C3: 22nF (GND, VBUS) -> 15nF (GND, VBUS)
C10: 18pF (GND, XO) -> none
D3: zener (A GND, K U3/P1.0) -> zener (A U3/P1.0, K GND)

********

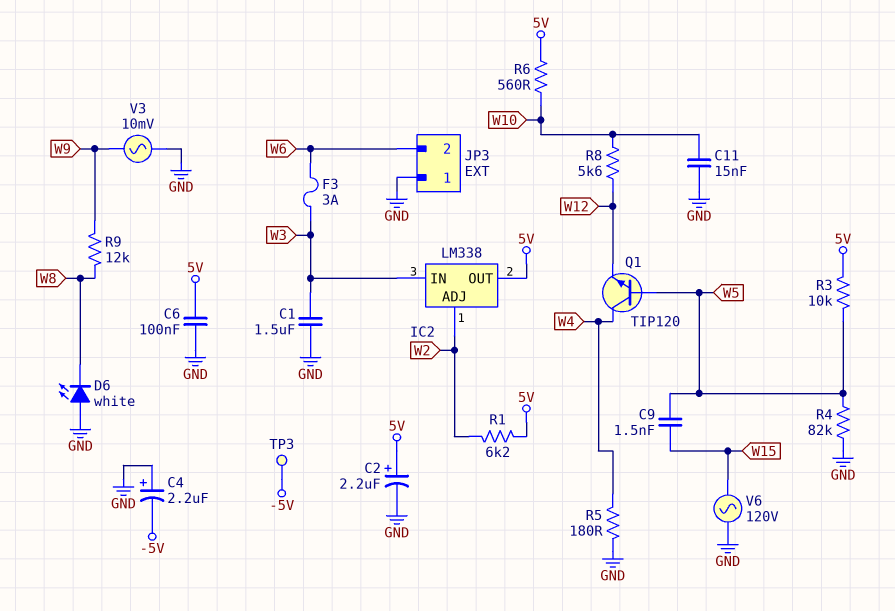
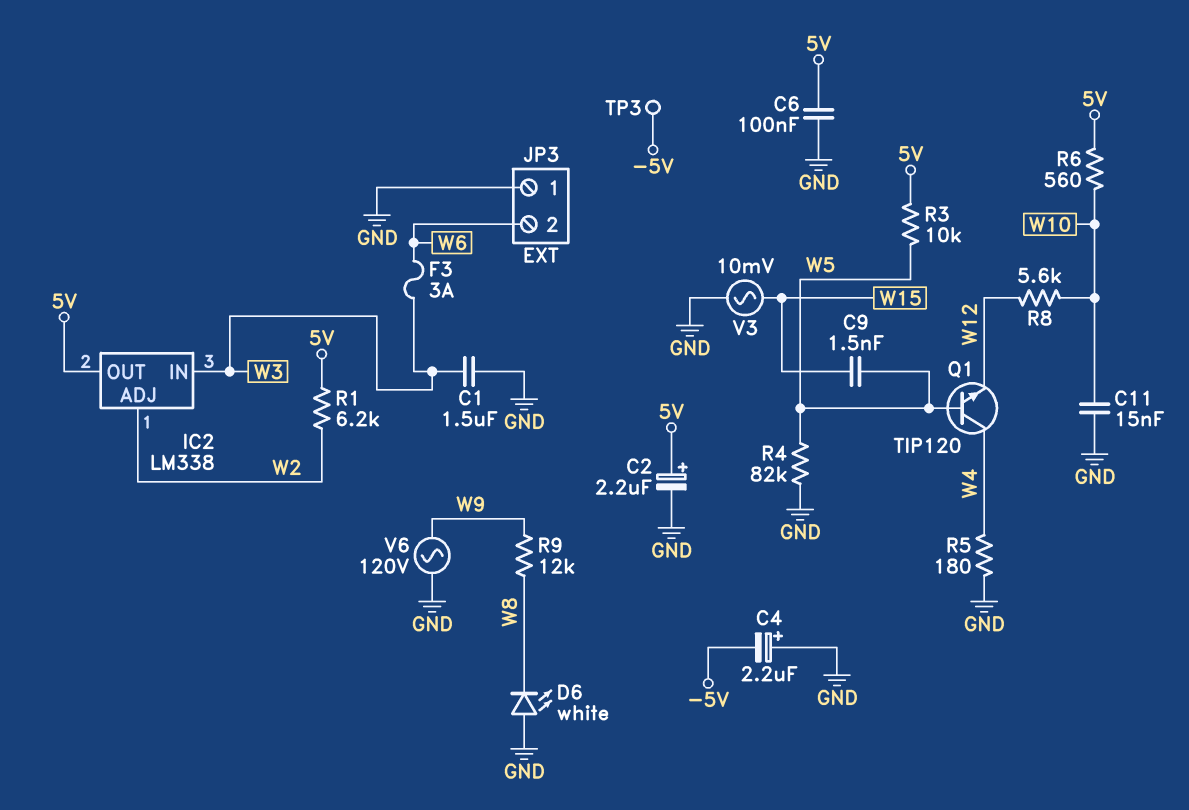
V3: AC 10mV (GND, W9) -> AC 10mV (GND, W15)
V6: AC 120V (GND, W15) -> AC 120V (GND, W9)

********

## Task to carry out:
Can you repeat, word for word, every line above from the one containing "C10: 18pF (GND, XO) -> none" down to the one containing "D3: zener (A", including both?

## Answer box:
C10: 18pF (GND, XO) -> none
D3: zener (A GND, K U3/P1.0) -> zener (A U3/P1.0, K GND)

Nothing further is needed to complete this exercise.